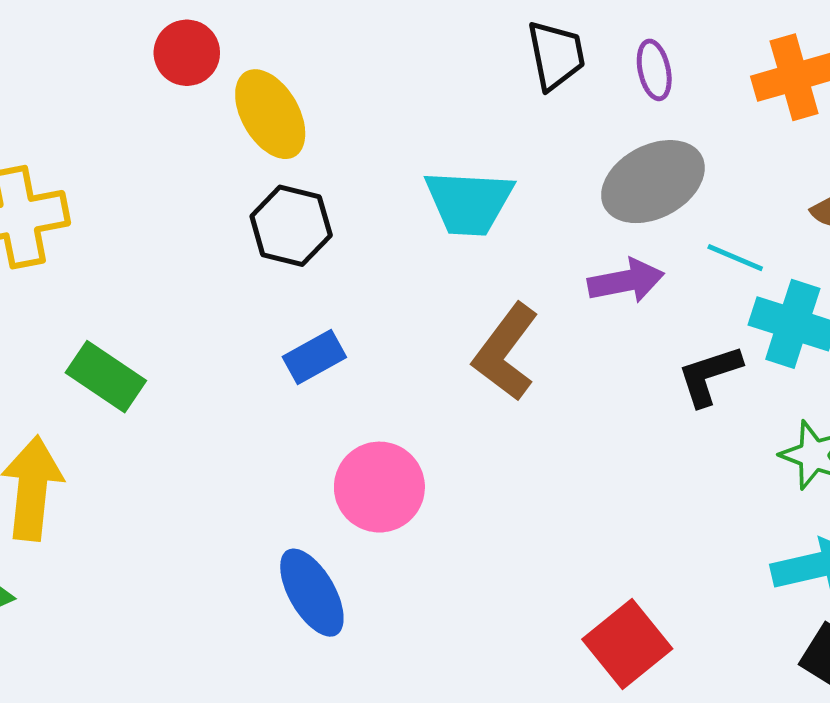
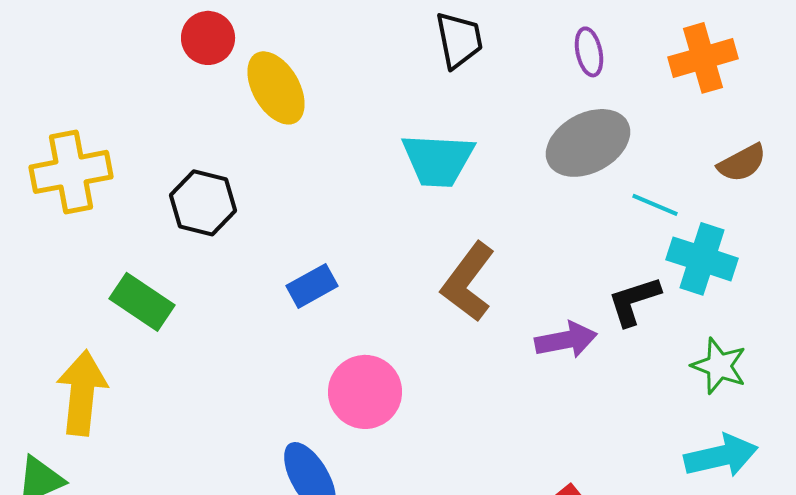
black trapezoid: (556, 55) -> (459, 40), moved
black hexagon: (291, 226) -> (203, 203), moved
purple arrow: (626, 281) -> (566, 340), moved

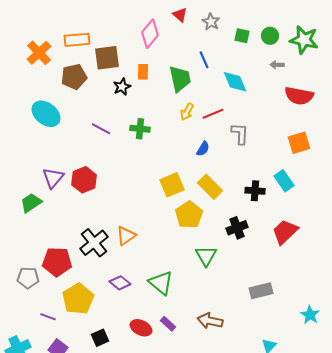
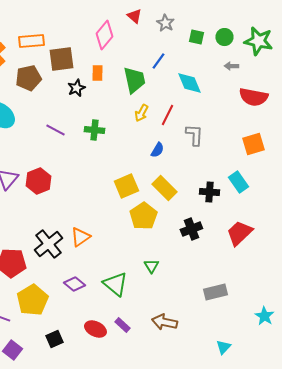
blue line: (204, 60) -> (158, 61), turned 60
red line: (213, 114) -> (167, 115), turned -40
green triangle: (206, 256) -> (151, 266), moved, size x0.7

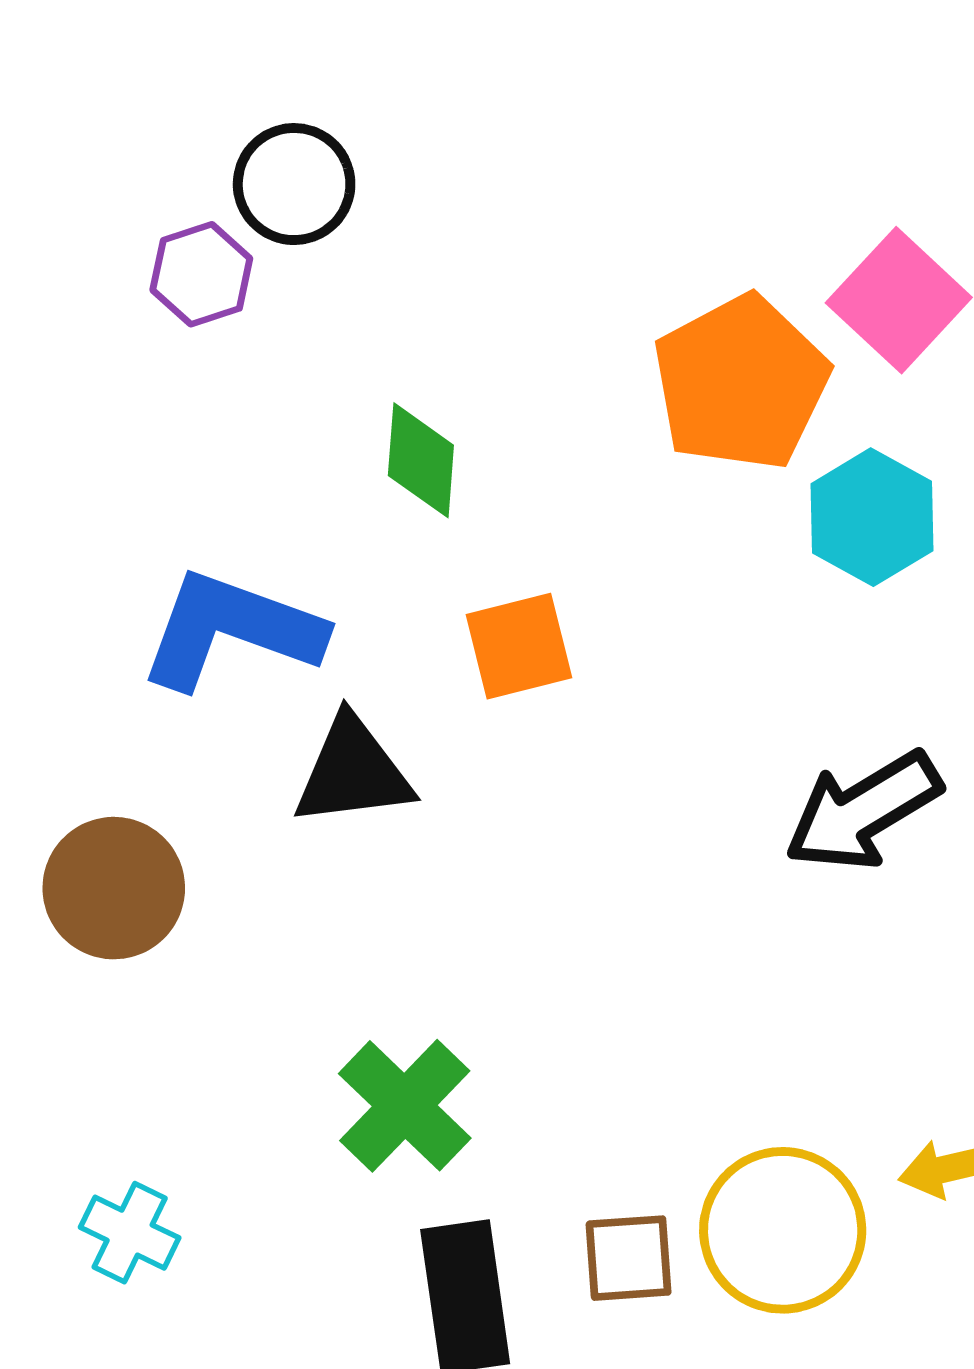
- - -
- Exercise
Filter the entries above and keep only the lines with the word "black".

- Output for this exercise
black trapezoid: (556, 55) -> (459, 40), moved
black hexagon: (291, 226) -> (203, 203), moved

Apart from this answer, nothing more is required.